## WHAT NEEDS TO BE DONE
Look through the material below for "degrees". Copy every line that contains it.

## EXTRACTED INFORMATION
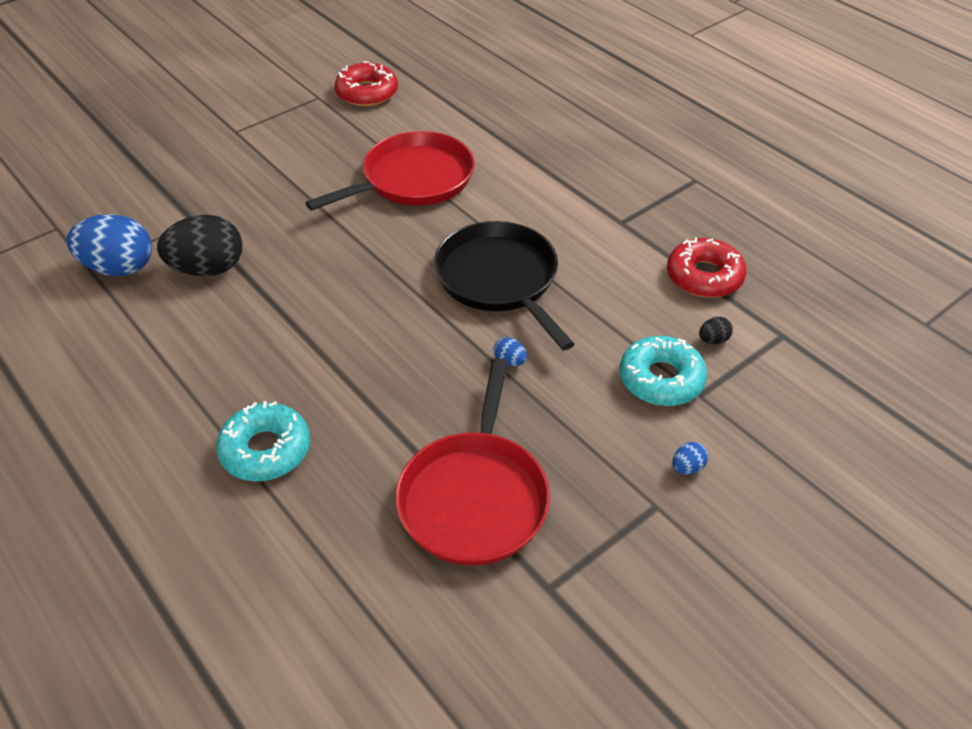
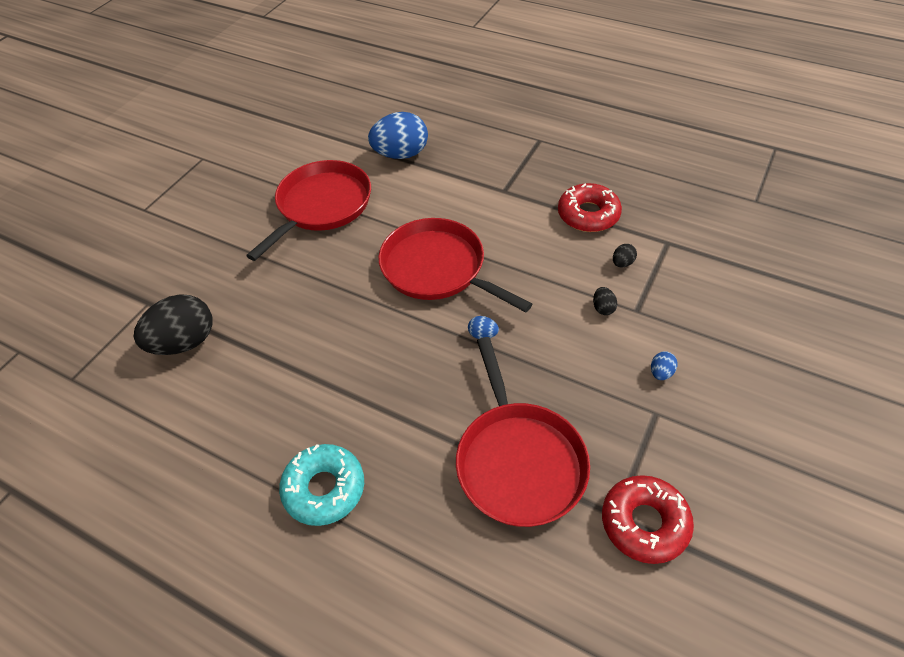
camera: 20 degrees left, 5 degrees up
(119, 268) = (100, 369): blue egg -> blue egg (401, 154)
(367, 93) = (243, 143): red donut -> red donut (644, 523)
(499, 279) = (437, 268): black pan -> red pan
(661, 379) = (603, 308): turquoise donut -> black egg

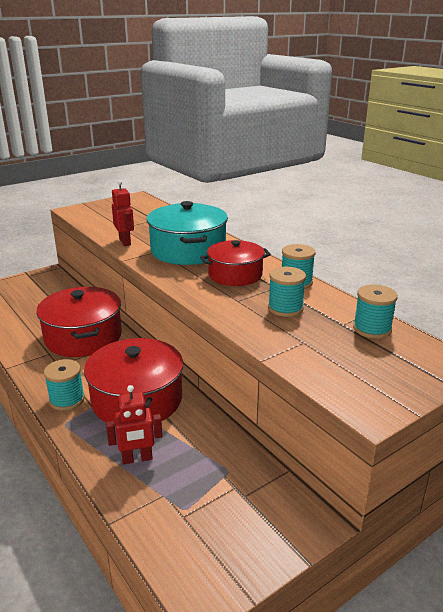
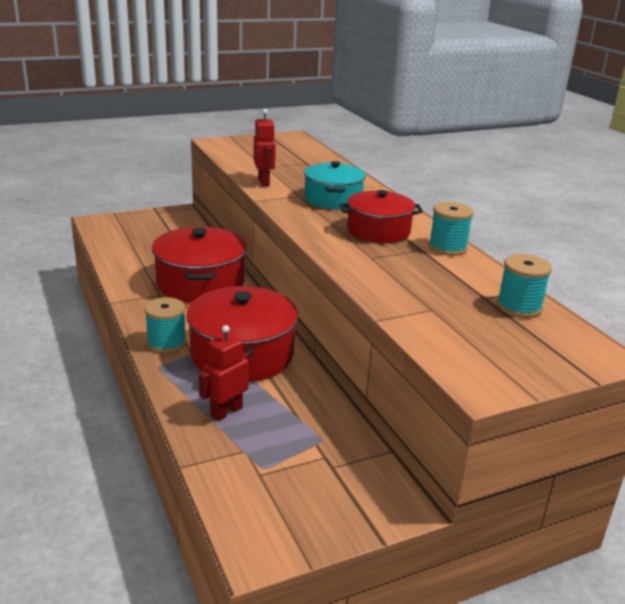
camera: 10 degrees right, 0 degrees up
(137, 459) = (226, 412): red robot -> red robot turned 135 degrees clockwise
(188, 250) = (333, 199): turquoise pot -> turquoise pot, size x0.66
(285, 308) = (424, 272): turquoise spool -> none

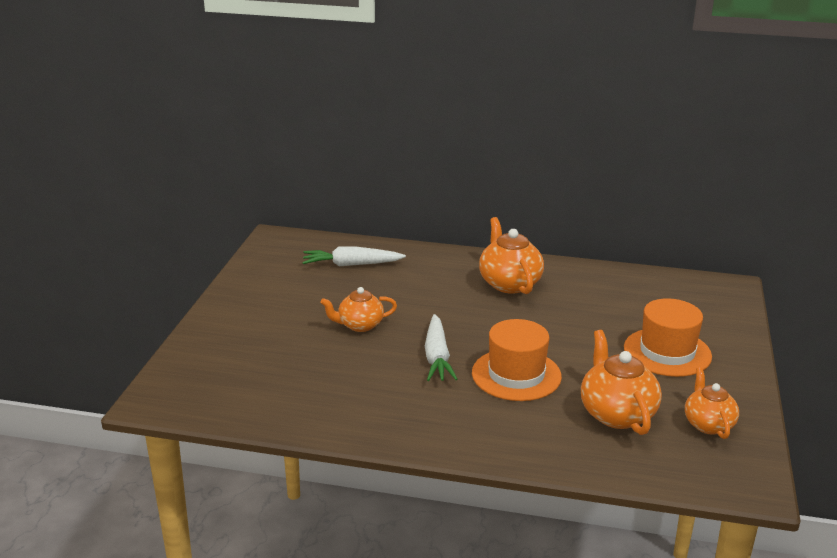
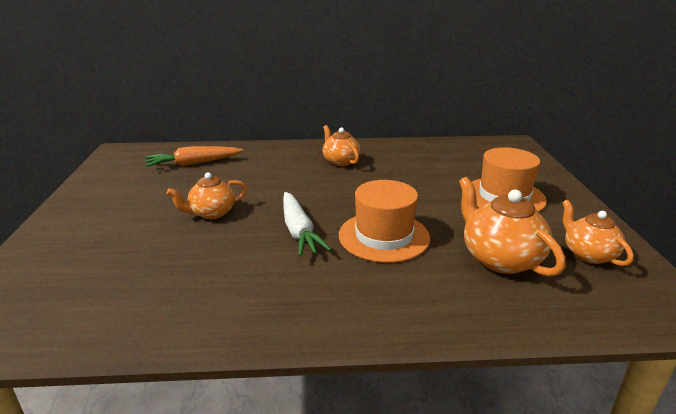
camera: 15 degrees left, 0 degrees up
(351, 264) = (194, 163): white carrot -> orange carrot
(509, 283) = (340, 161): orange teapot -> orange teapot, size x0.66

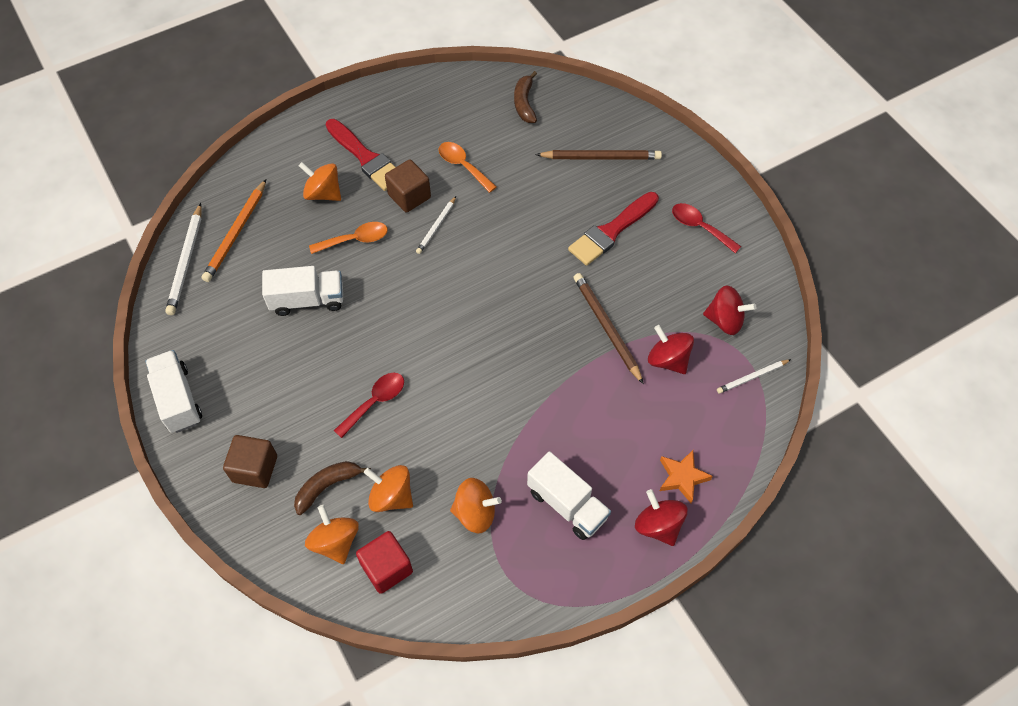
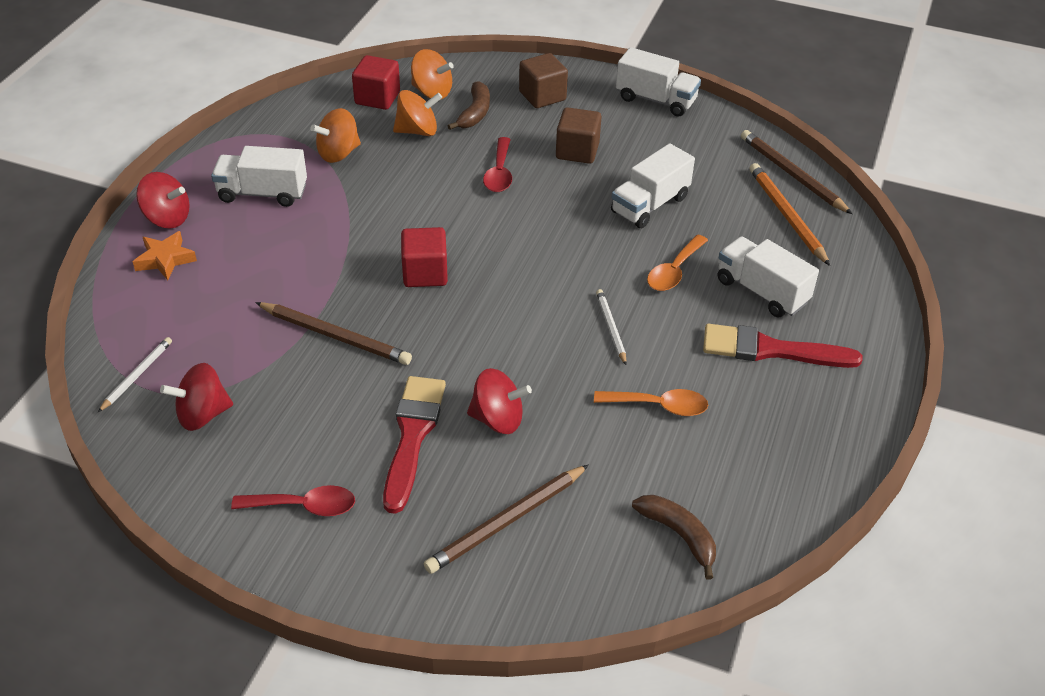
camera: 140 degrees right, 15 degrees down
(186, 261) = (792, 175): white pencil -> brown pencil
(323, 193) = (761, 291): orange spinning top -> white truck
(409, 196) = (675, 340): brown cube -> brown cube (577, 151)
(510, 341) = (425, 273): none -> red cube
(668, 360) = (245, 342): red spinning top -> red spinning top (497, 419)

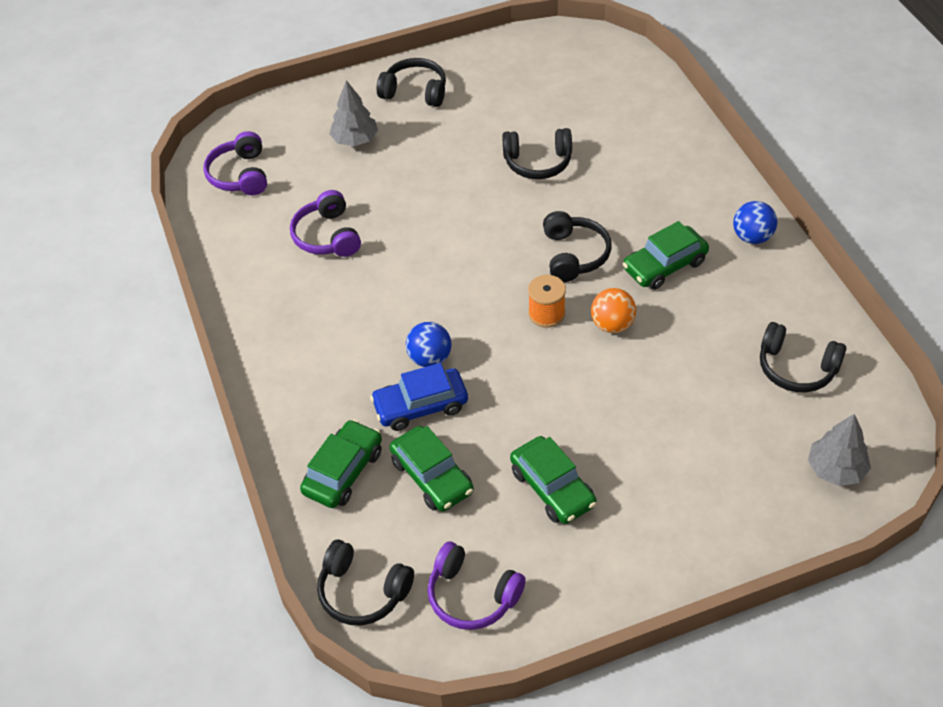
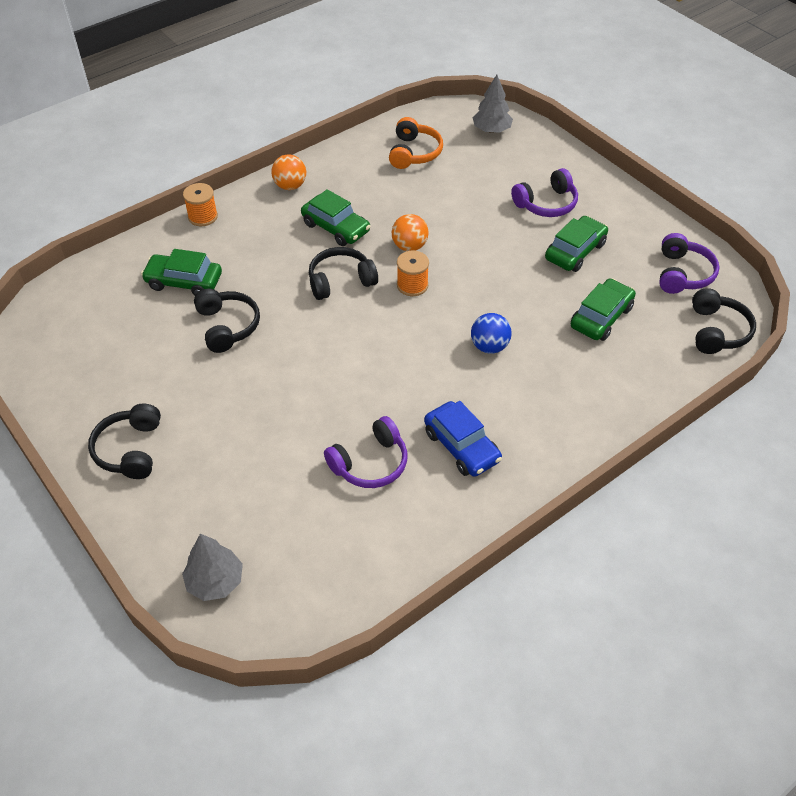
camera: 110 degrees left, 0 degrees up
(240, 175) = (299, 578): purple headphones -> purple headphones (546, 204)
(343, 471) = (626, 371): green car -> green car (184, 282)
(355, 140) = (219, 483): grey tree -> grey tree (215, 581)
(420, 406) = (540, 340): blue car -> blue car (461, 446)
(713, 160) = (203, 216): none -> orange spool
(752, 237) = (290, 186): blue ball -> orange ball
(796, 368) = (414, 153): black headphones -> orange headphones

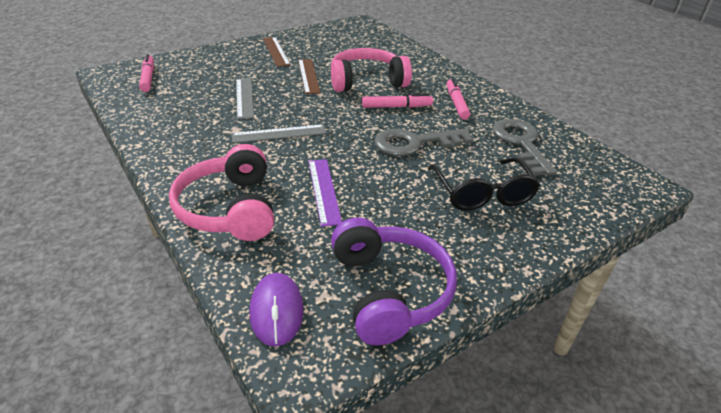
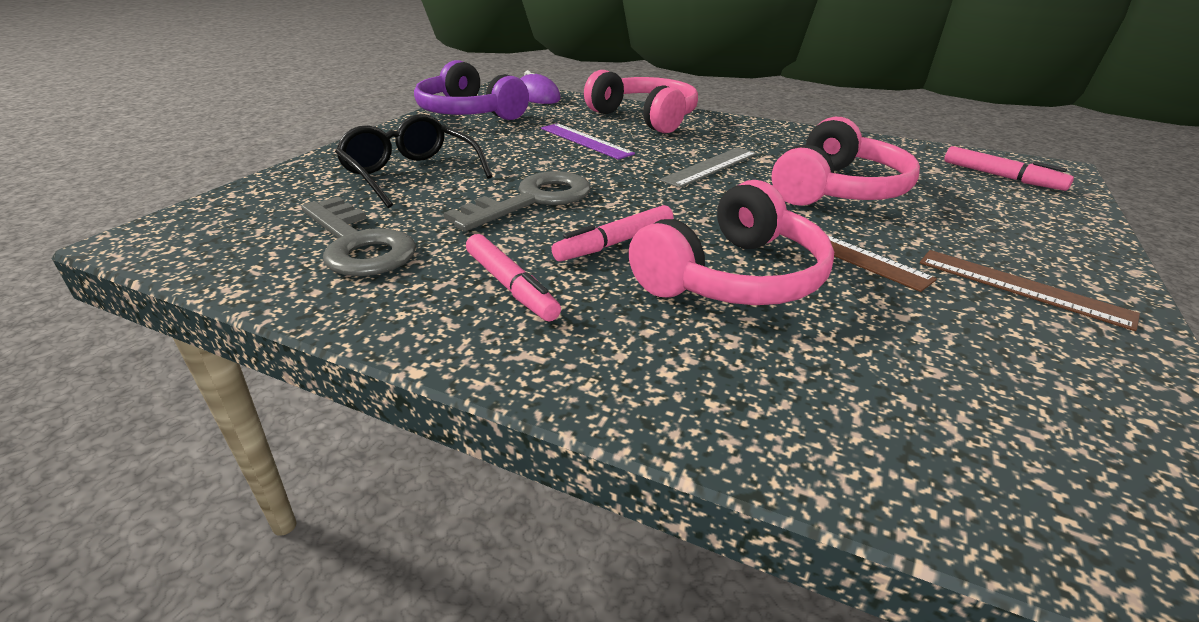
camera: 150 degrees right, 5 degrees down
(244, 98) = (838, 189): grey ruler -> pink headphones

## EXPECTED OUTPUT
camera: 20 degrees left, 5 degrees up
camera: 10 degrees right, 0 degrees up
(137, 459) = (226, 412): red robot -> red robot turned 135 degrees clockwise
camera: 15 degrees left, 0 degrees up
camera: 140 degrees right, 15 degrees down
camera: 110 degrees left, 0 degrees up
camera: 150 degrees right, 5 degrees down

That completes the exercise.